Exercise details:
The line with "black rectangle: (397, 36)" through the last line of the entries: give these again exactly, and only these, without any pictures.

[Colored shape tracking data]
■ ■ ■

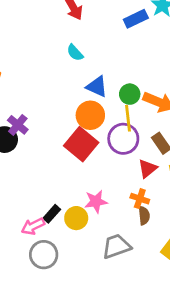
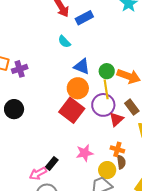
blue rectangle: (136, 19) -> (84, 18), moved
purple cross: (18, 125) -> (20, 69), moved, turned 35
red triangle: (148, 168) -> (116, 119), moved
yellow circle: (76, 218) -> (107, 170), moved

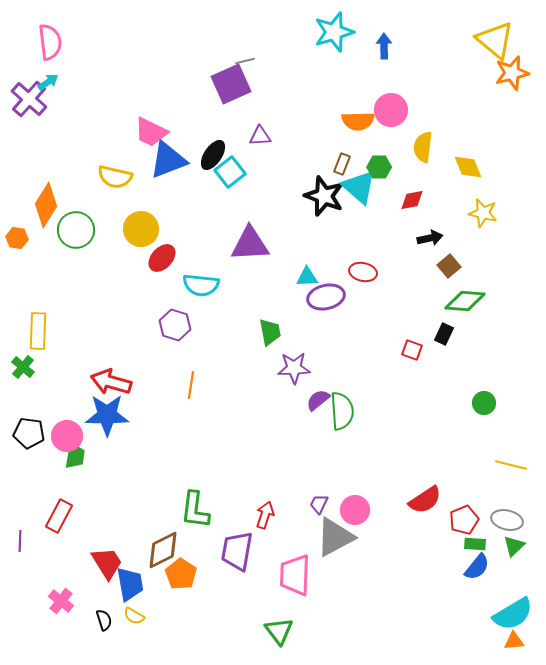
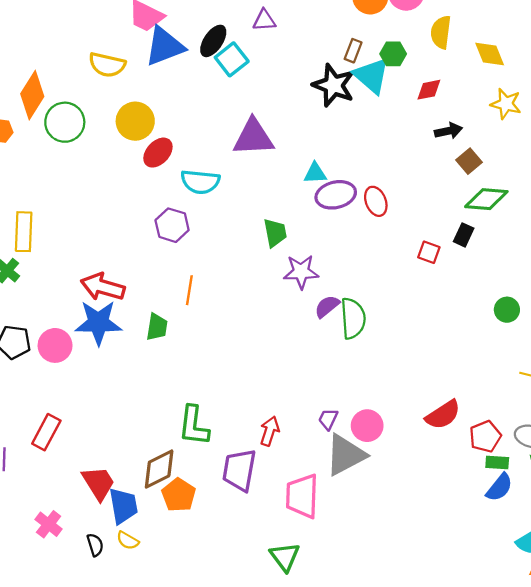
red ellipse: (363, 272) -> (376, 201), moved, turned 56
green trapezoid: (75, 456) -> (157, 327), moved

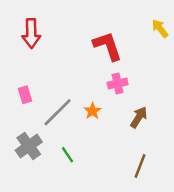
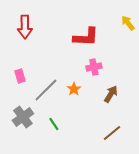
red L-shape: (108, 46) -> (86, 37), turned 112
brown line: (140, 166) -> (112, 133), turned 30

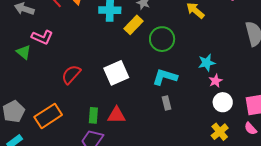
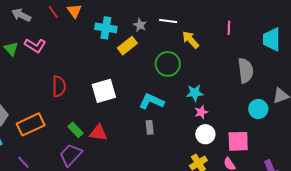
green circle: (162, 39) -> (168, 64), moved
green triangle: (24, 52) -> (11, 49), moved
red semicircle: (71, 74) -> (59, 86), turned 130
green rectangle: (93, 115) -> (75, 130), turned -56

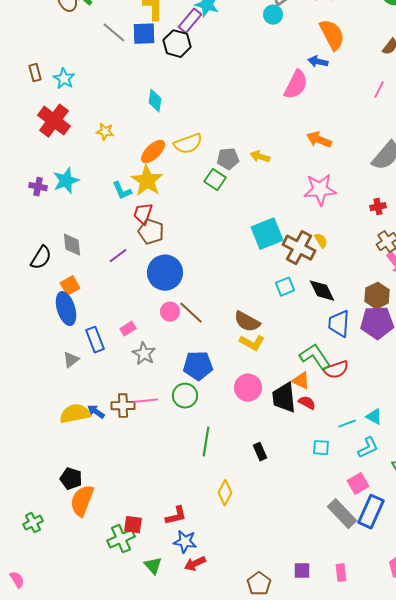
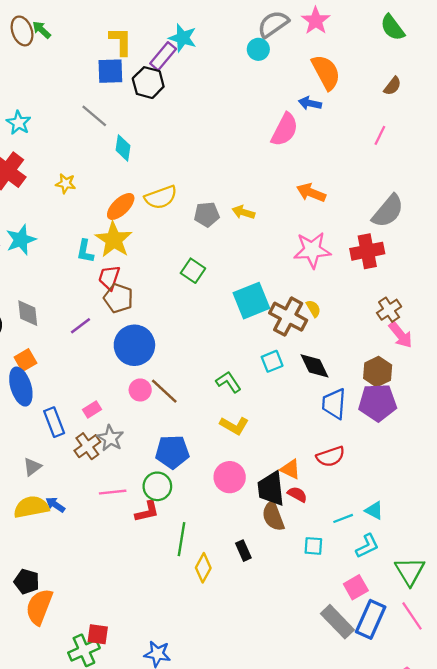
gray line: (114, 33) -> (94, 116), moved
green square: (215, 180) -> (193, 271), moved
cyan L-shape: (122, 191) -> (85, 251), turned 35
red cross: (378, 207) -> (367, 251), moved, size x1.8
brown semicircle: (247, 322) -> (273, 516), moved, turned 40
green L-shape: (315, 357) -> (228, 382), moved, size x0.7
gray triangle: (71, 360) -> (32, 467), moved
brown cross: (123, 406) -> (87, 446), moved, turned -35
yellow diamond: (225, 493) -> (203, 568), moved
red L-shape: (176, 516) -> (147, 512), moved

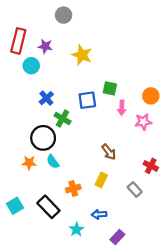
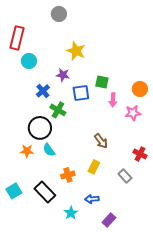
purple star: (45, 46) -> (63, 75), moved

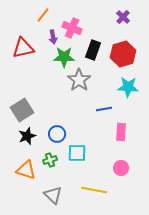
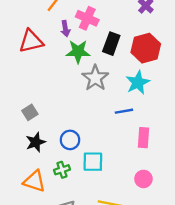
cyan star: (128, 87) -> (138, 83), moved, turned -30
gray square: (22, 110) -> (30, 112), size x0.6

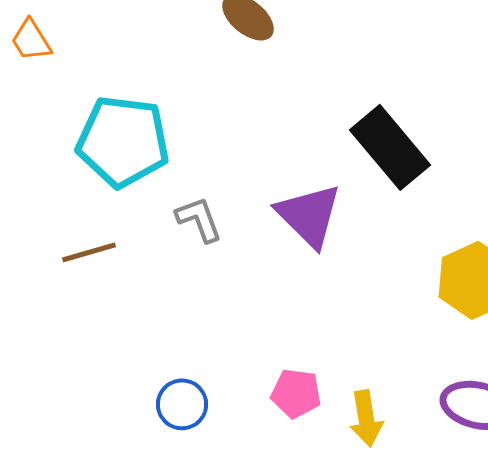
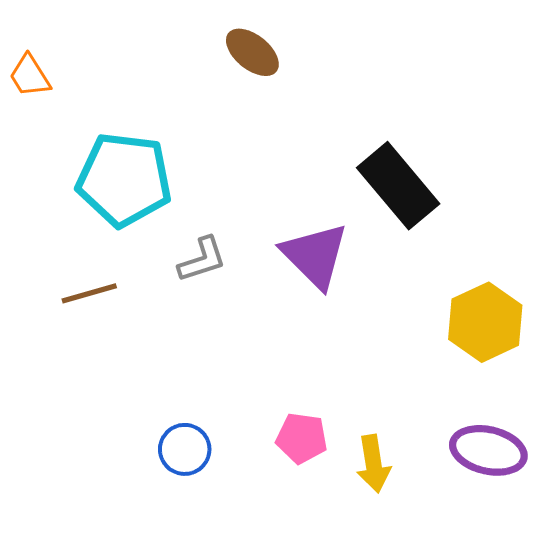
gray L-shape: (199, 219) -> (202, 260), turned 92

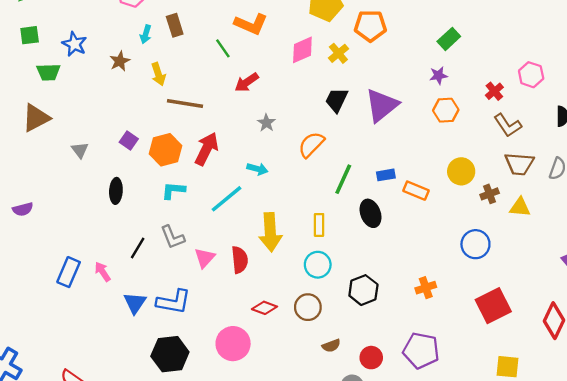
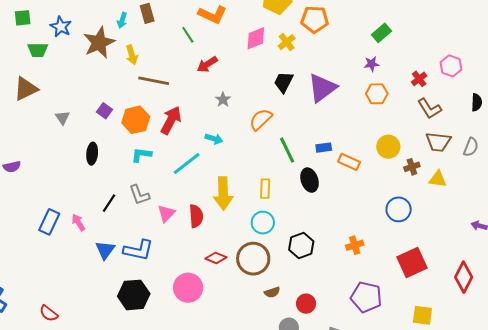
brown star: (120, 61) -> (99, 43), size x1.8
green line: (343, 179) -> (287, 150), turned -52
brown circle: (308, 307) -> (253, 259), size x1.4
purple pentagon: (421, 350) -> (366, 297), moved

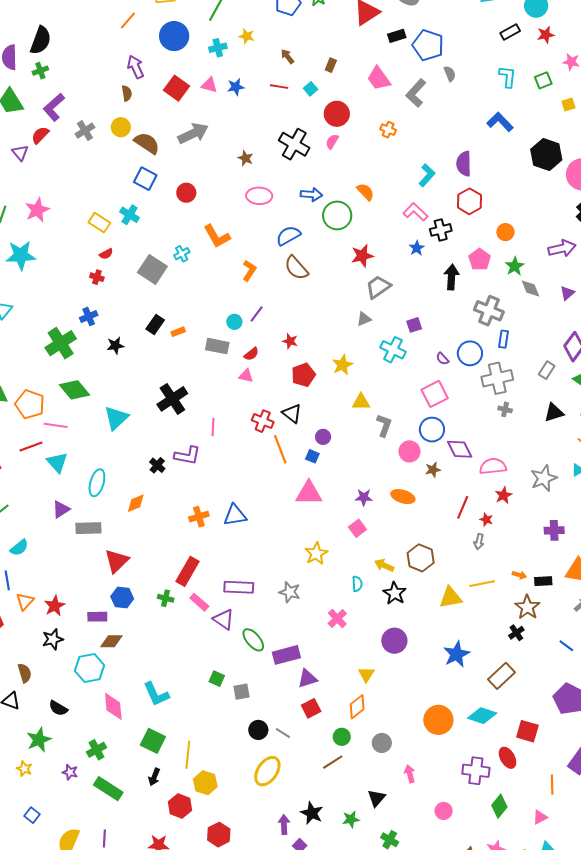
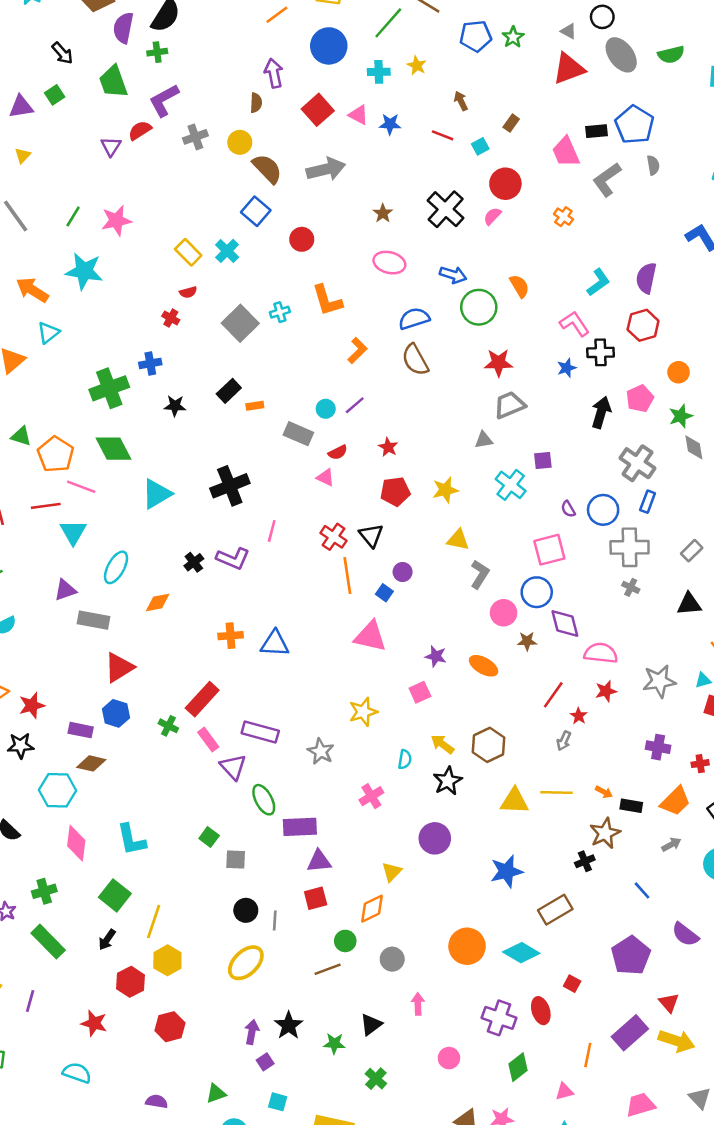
black rectangle: (397, 36) -> (596, 131), moved
red square: (527, 731) -> (572, 984), size x0.6
gray line: (283, 733) -> (275, 921), turned 49

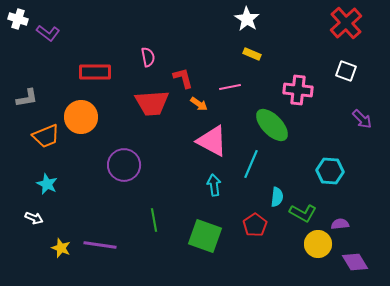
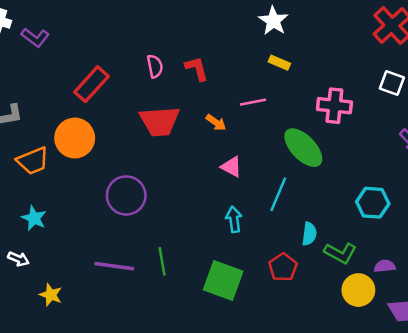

■ ■ ■

Answer to the problem:
black rectangle: (397, 36) -> (596, 131), moved
red square: (527, 731) -> (572, 984), size x0.6
gray line: (283, 733) -> (275, 921), turned 49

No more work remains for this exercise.